## Task details
Your reply must contain exactly the lines running from the one with "Objects in satellite" to the last line of the entries below, both included, and no other lines.

BEGIN Information supplied

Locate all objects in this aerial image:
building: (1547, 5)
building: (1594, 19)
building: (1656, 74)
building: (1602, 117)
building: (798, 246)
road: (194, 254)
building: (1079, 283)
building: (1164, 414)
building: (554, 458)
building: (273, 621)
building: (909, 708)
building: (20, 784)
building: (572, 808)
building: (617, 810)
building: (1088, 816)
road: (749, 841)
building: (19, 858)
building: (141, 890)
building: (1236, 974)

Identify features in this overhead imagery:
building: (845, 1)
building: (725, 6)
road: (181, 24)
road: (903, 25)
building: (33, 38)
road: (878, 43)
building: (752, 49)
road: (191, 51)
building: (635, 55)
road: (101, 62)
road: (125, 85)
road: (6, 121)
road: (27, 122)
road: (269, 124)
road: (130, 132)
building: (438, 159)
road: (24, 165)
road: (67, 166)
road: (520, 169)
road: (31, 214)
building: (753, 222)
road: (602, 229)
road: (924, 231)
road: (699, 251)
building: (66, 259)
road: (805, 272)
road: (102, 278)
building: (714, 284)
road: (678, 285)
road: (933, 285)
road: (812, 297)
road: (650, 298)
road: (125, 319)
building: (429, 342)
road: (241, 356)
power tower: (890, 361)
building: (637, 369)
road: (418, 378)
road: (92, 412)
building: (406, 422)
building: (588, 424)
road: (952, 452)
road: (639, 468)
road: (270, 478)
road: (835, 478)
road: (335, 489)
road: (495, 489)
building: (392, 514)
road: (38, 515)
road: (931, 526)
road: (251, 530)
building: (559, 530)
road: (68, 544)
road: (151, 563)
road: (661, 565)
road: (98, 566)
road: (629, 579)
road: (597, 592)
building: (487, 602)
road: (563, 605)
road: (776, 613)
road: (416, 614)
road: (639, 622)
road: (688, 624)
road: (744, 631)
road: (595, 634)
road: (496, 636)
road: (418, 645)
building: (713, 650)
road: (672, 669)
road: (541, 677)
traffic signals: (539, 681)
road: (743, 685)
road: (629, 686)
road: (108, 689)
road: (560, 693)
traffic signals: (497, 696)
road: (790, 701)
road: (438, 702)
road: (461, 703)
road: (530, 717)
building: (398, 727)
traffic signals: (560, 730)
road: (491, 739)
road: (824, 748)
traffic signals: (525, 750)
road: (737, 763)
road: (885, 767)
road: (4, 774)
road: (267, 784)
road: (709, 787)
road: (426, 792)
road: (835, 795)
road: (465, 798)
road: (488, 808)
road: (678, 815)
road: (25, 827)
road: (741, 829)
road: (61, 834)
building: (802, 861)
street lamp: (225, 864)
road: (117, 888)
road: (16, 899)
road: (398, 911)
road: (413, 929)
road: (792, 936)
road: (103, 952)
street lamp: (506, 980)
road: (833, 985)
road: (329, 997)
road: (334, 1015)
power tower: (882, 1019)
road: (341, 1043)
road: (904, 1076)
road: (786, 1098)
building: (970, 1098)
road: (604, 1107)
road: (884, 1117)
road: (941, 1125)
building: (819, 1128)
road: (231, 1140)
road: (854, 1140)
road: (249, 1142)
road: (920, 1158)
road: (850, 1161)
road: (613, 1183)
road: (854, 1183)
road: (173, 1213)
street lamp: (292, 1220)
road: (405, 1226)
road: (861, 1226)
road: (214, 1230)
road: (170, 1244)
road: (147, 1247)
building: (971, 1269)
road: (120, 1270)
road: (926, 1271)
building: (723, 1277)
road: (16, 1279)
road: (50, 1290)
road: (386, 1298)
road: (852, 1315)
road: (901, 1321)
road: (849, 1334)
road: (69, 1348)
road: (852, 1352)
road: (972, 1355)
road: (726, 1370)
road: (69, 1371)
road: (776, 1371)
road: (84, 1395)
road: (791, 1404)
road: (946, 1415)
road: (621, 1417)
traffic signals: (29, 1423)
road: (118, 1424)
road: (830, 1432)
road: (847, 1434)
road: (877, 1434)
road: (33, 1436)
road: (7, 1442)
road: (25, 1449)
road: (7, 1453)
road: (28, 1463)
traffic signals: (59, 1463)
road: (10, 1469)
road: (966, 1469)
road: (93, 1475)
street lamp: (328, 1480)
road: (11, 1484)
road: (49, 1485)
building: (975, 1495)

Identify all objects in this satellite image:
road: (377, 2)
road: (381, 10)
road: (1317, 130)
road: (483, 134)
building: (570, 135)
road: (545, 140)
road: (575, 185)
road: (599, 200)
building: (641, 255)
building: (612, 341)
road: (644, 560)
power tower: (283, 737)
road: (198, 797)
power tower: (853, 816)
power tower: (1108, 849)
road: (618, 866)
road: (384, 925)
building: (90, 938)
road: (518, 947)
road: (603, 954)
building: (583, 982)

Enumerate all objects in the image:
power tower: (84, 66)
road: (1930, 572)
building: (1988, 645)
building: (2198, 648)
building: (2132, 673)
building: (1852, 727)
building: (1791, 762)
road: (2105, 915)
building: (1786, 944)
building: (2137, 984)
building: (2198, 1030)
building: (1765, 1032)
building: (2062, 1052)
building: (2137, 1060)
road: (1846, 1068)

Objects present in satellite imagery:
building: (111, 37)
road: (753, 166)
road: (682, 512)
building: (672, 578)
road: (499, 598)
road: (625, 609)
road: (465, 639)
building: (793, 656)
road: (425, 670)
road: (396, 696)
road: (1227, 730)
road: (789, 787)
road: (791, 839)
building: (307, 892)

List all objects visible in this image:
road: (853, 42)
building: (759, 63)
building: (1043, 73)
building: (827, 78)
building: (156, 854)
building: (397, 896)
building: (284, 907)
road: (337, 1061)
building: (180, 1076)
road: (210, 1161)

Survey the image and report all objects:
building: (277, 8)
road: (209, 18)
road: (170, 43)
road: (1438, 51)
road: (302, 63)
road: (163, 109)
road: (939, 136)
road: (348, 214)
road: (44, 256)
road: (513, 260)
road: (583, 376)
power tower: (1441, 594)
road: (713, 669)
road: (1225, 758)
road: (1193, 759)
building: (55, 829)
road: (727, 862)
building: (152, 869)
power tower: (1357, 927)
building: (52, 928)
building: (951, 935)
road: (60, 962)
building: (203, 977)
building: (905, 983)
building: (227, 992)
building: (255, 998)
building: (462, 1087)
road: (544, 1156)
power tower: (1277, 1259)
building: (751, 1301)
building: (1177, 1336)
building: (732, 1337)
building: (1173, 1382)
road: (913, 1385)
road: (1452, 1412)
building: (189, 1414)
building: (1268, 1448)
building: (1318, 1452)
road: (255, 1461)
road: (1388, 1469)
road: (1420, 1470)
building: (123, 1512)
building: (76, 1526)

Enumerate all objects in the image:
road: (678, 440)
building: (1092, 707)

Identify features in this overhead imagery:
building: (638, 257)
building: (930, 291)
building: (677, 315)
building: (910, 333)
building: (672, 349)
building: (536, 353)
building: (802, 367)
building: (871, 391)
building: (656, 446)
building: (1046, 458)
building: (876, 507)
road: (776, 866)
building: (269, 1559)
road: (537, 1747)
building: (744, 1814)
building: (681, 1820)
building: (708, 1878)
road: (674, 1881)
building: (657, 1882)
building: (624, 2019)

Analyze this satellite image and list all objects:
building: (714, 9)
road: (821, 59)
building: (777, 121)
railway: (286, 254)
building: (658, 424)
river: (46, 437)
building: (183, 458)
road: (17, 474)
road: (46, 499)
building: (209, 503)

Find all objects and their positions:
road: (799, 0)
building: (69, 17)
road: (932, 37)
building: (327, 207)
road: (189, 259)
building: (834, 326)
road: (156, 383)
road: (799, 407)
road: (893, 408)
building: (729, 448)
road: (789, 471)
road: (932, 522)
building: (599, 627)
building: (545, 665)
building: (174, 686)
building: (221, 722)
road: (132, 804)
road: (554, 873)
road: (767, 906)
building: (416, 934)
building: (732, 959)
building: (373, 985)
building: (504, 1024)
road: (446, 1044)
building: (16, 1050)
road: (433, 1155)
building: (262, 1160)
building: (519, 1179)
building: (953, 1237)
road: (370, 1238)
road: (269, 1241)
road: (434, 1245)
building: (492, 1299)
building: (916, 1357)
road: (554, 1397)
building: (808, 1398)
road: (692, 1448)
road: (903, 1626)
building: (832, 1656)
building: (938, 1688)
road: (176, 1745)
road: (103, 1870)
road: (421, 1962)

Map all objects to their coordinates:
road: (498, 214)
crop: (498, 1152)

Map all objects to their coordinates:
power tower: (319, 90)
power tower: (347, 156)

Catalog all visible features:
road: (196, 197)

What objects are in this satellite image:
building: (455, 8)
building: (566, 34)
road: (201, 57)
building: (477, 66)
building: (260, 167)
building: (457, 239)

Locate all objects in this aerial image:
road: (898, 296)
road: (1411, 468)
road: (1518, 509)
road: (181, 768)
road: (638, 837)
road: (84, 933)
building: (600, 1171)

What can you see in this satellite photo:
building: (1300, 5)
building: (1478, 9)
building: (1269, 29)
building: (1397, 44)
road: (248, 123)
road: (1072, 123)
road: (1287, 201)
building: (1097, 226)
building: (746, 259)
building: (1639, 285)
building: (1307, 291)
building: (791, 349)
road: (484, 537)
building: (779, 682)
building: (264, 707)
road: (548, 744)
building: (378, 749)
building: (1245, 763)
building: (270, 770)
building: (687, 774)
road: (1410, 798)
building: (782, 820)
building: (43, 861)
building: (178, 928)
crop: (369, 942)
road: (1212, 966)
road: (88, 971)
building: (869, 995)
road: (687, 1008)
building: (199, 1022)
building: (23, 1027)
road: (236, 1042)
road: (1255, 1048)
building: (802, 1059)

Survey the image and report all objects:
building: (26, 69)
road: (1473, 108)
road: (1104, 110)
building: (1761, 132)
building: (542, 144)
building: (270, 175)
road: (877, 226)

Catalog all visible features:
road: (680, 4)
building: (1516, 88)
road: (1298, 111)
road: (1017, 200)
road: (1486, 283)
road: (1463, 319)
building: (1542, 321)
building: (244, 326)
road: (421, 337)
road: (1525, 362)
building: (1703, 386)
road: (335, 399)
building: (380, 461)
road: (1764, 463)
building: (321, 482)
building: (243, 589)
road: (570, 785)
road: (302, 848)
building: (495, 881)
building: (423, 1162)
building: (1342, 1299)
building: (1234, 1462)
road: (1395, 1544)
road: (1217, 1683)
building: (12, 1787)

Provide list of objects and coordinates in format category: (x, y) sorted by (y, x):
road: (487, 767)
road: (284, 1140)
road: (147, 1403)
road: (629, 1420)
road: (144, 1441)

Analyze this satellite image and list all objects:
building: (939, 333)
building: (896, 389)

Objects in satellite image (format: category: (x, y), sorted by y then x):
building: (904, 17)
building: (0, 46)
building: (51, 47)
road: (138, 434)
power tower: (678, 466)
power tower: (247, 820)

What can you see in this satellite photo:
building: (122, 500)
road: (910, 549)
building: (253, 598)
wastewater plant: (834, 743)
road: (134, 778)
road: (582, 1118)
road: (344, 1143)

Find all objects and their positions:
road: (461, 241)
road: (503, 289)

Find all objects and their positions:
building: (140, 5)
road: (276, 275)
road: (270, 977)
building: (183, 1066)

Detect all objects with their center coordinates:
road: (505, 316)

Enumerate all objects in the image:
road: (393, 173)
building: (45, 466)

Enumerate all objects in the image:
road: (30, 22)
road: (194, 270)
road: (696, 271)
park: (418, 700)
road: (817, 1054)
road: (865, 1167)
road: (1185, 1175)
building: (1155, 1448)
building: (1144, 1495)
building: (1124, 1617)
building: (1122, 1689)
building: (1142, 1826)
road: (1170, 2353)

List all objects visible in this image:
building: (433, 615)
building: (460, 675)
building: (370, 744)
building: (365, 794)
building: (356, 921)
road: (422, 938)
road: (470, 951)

END Information supplied

## Written solution
Objects in satellite image (format: category: (x, y), sorted by y then x):
building: (904, 17)
building: (0, 46)
building: (51, 47)
road: (138, 434)
power tower: (678, 466)
power tower: (247, 820)

What can you see in this satellite photo:
building: (122, 500)
road: (910, 549)
building: (253, 598)
wastewater plant: (834, 743)
road: (134, 778)
road: (582, 1118)
road: (344, 1143)

Find all objects and their positions:
road: (461, 241)
road: (503, 289)

Find all objects and their positions:
building: (140, 5)
road: (276, 275)
road: (270, 977)
building: (183, 1066)

Detect all objects with their center coordinates:
road: (505, 316)

Enumerate all objects in the image:
road: (393, 173)
building: (45, 466)

Enumerate all objects in the image:
road: (30, 22)
road: (194, 270)
road: (696, 271)
park: (418, 700)
road: (817, 1054)
road: (865, 1167)
road: (1185, 1175)
building: (1155, 1448)
building: (1144, 1495)
building: (1124, 1617)
building: (1122, 1689)
building: (1142, 1826)
road: (1170, 2353)

List all objects visible in this image:
building: (433, 615)
building: (460, 675)
building: (370, 744)
building: (365, 794)
building: (356, 921)
road: (422, 938)
road: (470, 951)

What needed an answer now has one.